The task: For this exercise, return all the data word for word, with images left out.

(Stored dataset items)
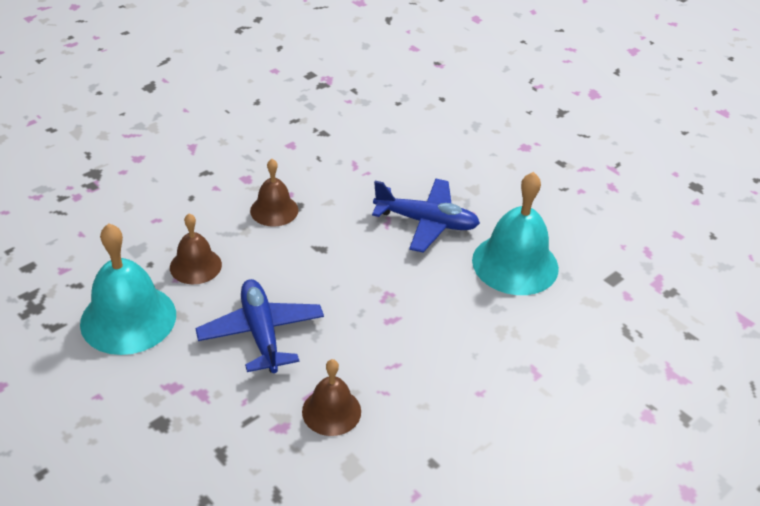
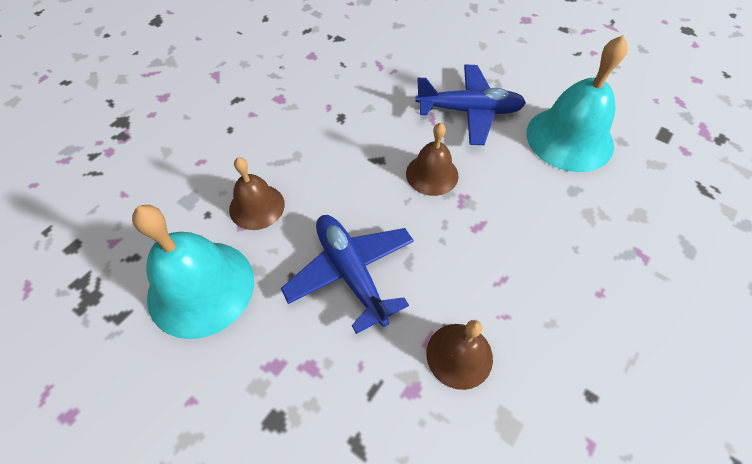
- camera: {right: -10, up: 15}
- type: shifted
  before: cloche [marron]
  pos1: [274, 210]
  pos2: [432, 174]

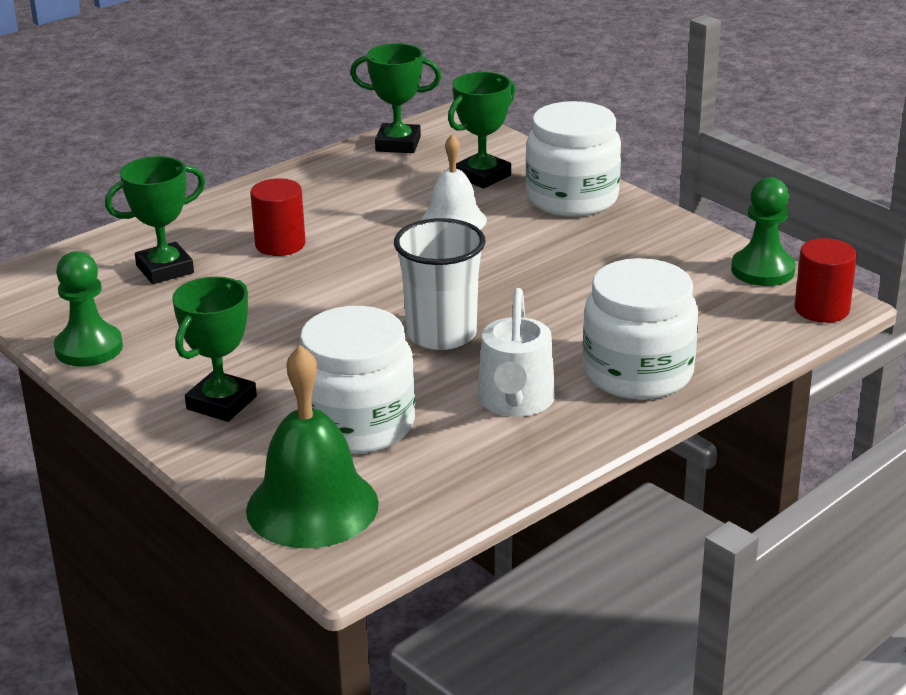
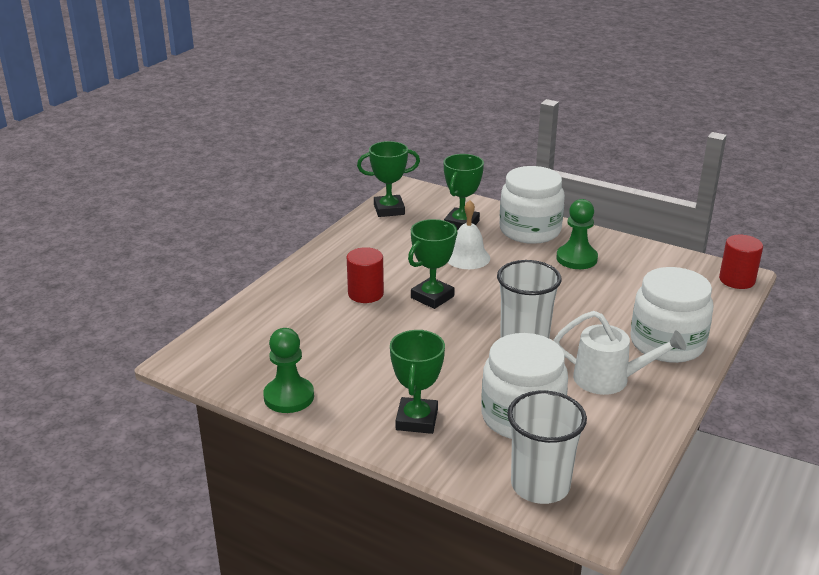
- camera: {right: -20, up: 0}
- type: shifted
  before: trophée [vert]
  pos1: [165, 269]
  pos2: [432, 297]
- type: shifted
  before: pion [vert]
  pos1: [762, 270]
  pos2: [576, 258]
- type: rotated
  before: arrosoir [blanc]
  pos1: [515, 402]
  pos2: [609, 379]
  turn: -60
- type: swapped
  before: cloche [vert]
  after: gobelet [blanc]
  pos1: [312, 506]
  pos2: [540, 485]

Written reply:
- camera: {right: -10, up: 15}
- type: shifted
  before: cloche [marron]
  pos1: [274, 210]
  pos2: [432, 174]

- camera: {right: -20, up: 0}
- type: shifted
  before: trophée [vert]
  pos1: [165, 269]
  pos2: [432, 297]
- type: shifted
  before: pion [vert]
  pos1: [762, 270]
  pos2: [576, 258]
- type: rotated
  before: arrosoir [blanc]
  pos1: [515, 402]
  pos2: [609, 379]
  turn: -60
- type: swapped
  before: cloche [vert]
  after: gobelet [blanc]
  pos1: [312, 506]
  pos2: [540, 485]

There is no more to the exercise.